** Exercise brief **
Copy exactly the stretch of data below from the line with "purple flashlight: 2 -> 0" through the line with "turquoise toothbrush: 11 -> 12", including both of those lines.

** Entries shown **
=====

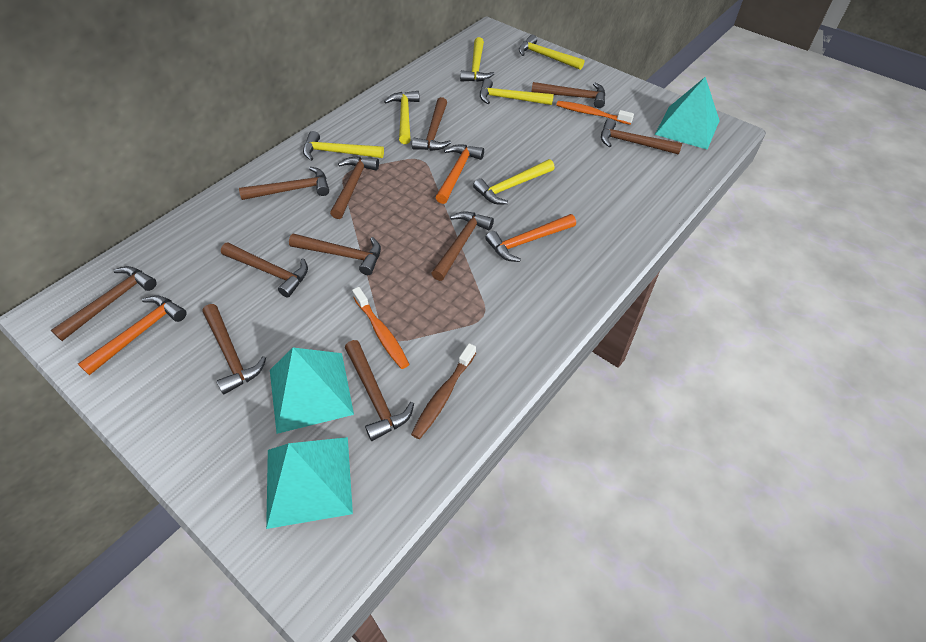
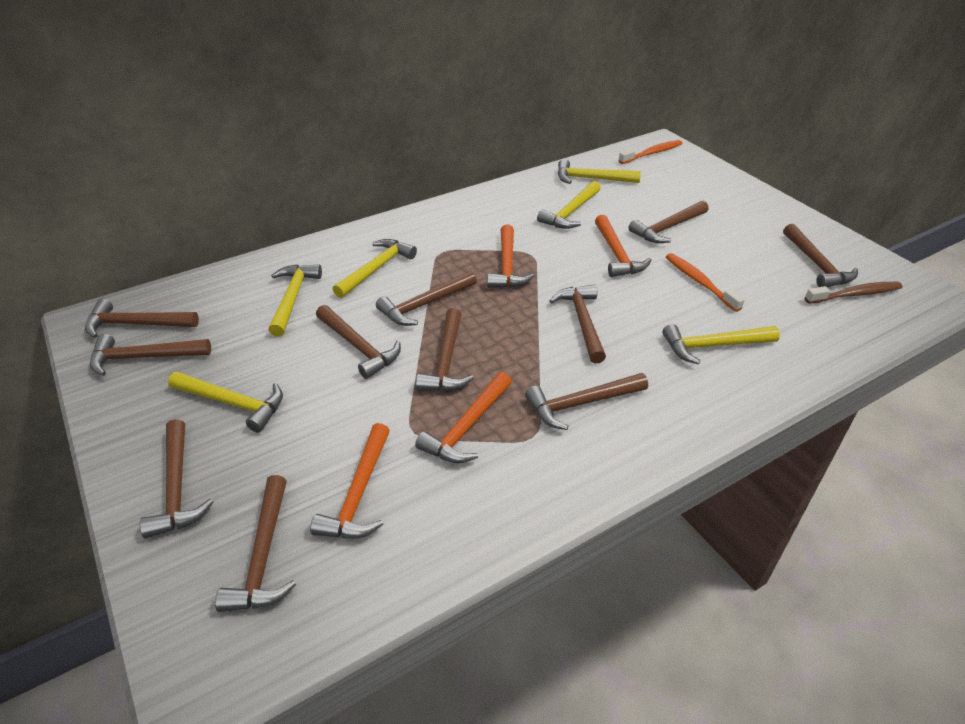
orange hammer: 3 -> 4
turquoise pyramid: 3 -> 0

=====

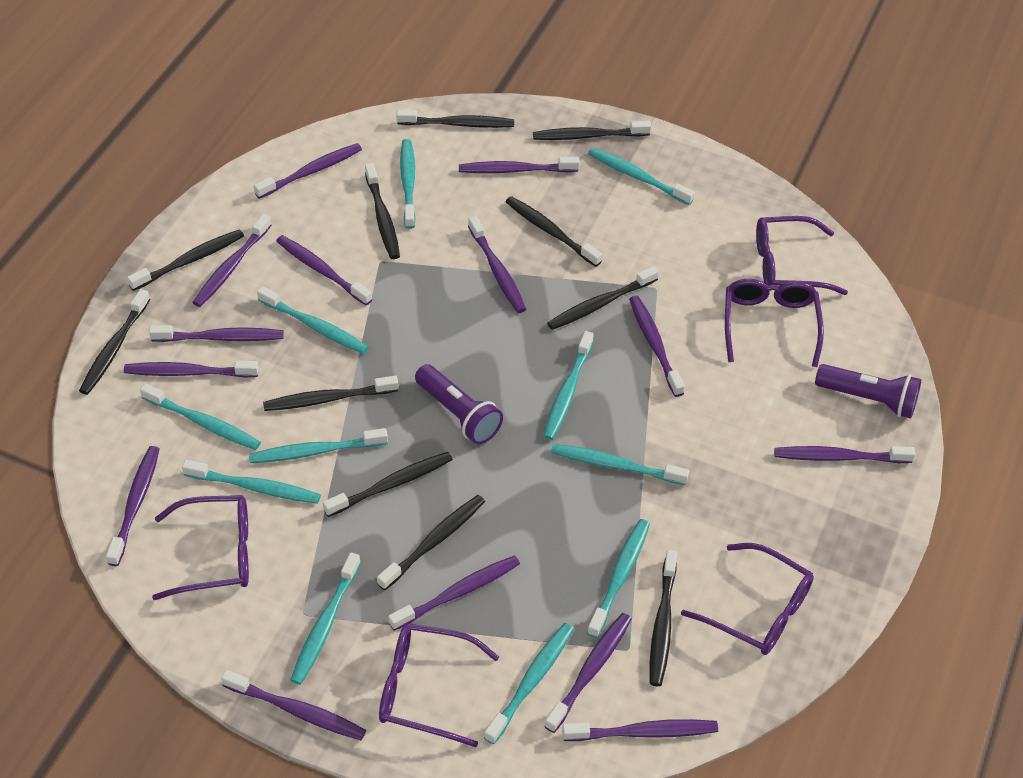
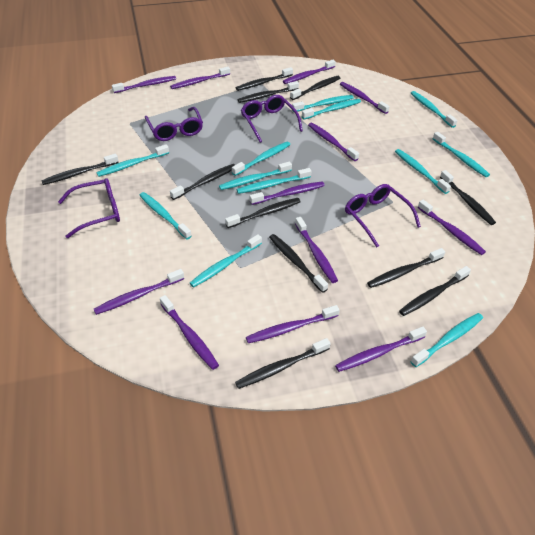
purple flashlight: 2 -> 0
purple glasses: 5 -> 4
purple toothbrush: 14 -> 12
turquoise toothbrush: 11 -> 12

=====

** Your response **
purple flashlight: 2 -> 0
purple glasses: 5 -> 4
purple toothbrush: 14 -> 12
turquoise toothbrush: 11 -> 12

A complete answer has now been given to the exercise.